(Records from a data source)
- - - -

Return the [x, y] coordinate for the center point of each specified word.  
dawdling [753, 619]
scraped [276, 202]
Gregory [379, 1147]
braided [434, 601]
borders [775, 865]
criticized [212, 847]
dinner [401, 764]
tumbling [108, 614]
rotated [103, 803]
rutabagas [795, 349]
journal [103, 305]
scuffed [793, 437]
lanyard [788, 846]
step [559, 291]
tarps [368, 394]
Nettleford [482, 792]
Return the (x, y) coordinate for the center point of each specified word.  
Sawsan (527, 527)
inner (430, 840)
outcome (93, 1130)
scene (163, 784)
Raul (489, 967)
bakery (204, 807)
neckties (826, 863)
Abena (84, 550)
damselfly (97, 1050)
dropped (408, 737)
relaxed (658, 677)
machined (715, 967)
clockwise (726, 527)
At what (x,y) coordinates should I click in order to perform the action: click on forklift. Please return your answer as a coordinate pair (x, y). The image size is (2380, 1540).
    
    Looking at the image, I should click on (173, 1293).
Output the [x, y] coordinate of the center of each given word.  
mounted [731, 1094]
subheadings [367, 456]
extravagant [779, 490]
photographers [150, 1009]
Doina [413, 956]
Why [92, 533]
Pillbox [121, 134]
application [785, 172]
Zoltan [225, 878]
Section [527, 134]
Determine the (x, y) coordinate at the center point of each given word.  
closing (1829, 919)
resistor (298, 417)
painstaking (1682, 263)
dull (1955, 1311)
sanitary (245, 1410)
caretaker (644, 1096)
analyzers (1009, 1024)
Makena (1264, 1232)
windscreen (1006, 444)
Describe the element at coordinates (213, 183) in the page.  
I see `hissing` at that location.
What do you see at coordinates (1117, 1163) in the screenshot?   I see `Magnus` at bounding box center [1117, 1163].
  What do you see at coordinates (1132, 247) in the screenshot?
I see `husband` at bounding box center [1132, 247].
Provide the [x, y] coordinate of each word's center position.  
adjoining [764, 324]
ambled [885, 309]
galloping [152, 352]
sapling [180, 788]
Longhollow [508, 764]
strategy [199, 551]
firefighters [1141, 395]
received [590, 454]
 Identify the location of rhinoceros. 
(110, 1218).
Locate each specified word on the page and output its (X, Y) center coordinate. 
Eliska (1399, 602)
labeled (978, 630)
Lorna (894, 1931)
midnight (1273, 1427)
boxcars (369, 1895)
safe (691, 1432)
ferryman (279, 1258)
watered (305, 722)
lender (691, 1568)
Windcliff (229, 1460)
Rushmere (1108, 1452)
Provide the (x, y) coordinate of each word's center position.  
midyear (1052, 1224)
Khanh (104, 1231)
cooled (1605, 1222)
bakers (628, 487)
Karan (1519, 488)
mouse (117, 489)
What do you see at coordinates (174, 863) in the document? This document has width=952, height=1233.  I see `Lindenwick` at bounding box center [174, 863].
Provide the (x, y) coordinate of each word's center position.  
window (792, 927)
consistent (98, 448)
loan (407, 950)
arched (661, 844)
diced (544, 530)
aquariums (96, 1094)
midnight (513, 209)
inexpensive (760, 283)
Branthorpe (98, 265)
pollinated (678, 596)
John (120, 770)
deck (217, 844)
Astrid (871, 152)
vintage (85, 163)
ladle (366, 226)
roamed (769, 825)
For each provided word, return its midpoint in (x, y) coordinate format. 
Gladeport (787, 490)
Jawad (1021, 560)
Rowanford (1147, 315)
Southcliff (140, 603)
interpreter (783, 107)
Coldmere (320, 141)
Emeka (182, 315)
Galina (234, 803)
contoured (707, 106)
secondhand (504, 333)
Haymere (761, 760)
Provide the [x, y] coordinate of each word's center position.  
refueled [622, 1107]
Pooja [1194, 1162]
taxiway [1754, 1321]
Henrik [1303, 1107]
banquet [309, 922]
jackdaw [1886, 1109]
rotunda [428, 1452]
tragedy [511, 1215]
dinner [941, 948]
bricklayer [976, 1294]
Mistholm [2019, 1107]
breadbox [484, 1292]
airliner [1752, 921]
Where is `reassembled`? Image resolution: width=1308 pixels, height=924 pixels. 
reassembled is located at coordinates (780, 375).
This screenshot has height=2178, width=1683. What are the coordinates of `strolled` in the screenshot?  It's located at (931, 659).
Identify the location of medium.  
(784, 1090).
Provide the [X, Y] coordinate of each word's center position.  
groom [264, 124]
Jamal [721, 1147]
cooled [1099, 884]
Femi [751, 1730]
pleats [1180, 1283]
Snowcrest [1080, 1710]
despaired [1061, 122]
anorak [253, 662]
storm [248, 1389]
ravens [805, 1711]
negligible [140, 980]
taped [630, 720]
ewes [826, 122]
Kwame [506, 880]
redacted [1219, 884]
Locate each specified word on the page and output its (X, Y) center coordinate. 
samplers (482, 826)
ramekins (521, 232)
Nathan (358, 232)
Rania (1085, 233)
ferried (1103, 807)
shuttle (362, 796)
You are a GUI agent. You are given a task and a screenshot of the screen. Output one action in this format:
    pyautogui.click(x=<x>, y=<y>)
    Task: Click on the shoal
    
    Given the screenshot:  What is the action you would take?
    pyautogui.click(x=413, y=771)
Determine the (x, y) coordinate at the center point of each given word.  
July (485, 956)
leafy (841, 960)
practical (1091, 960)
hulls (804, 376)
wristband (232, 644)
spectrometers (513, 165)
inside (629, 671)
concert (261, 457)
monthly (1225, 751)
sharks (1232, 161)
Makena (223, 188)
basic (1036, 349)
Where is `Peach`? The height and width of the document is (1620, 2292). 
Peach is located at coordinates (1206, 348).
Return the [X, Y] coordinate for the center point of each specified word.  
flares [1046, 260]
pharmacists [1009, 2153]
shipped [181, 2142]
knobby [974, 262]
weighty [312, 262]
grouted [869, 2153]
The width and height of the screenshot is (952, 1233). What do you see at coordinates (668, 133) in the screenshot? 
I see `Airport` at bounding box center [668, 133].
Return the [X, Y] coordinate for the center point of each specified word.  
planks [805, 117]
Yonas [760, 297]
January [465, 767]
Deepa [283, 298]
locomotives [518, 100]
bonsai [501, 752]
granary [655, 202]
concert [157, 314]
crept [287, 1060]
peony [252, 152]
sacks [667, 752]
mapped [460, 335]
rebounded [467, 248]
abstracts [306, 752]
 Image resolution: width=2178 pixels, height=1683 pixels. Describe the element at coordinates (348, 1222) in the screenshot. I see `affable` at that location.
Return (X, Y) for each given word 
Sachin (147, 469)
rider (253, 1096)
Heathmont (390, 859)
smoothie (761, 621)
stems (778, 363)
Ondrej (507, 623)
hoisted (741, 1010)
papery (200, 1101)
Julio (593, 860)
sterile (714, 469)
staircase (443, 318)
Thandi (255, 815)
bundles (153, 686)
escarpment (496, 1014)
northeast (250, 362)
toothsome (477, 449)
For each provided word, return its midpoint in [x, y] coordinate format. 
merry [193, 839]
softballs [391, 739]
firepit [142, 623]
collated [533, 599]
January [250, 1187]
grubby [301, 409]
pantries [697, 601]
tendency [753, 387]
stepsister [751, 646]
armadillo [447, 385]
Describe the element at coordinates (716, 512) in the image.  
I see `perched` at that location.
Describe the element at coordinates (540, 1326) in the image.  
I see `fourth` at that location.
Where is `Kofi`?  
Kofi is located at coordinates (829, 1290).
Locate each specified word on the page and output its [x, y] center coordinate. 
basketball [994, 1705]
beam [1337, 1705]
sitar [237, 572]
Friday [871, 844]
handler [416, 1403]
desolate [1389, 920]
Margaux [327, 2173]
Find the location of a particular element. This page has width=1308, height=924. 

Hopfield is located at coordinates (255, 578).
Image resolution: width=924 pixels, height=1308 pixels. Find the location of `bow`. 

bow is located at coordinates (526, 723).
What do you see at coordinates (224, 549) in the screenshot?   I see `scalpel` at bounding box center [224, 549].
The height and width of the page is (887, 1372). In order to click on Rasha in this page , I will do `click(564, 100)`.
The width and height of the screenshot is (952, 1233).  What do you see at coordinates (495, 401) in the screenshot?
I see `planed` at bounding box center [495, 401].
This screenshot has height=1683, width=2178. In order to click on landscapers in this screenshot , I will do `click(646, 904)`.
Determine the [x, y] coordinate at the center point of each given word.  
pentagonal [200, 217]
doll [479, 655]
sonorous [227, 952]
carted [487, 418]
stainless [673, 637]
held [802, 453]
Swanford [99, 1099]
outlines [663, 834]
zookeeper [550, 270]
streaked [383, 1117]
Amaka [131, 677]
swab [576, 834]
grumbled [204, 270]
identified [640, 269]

- - - -

### To be done
Could you arrange the part of the records above that opens with the line containing "roamed (769, 825)" and closes with the line containing "secondhand (504, 333)" as a Markdown table with the columns Row and Line, leaving out any blank lines?

### Written response
| Row | Line |
|---|---|
| 1 | roamed (769, 825) |
| 2 | For each provided word, return its midpoint in (x, y) coordinate format.  |
| 3 | Gladeport (787, 490) |
| 4 | Jawad (1021, 560) |
| 5 | Rowanford (1147, 315) |
| 6 | Southcliff (140, 603) |
| 7 | interpreter (783, 107) |
| 8 | Coldmere (320, 141) |
| 9 | Emeka (182, 315) |
| 10 | Galina (234, 803) |
| 11 | contoured (707, 106) |
| 12 | secondhand (504, 333) |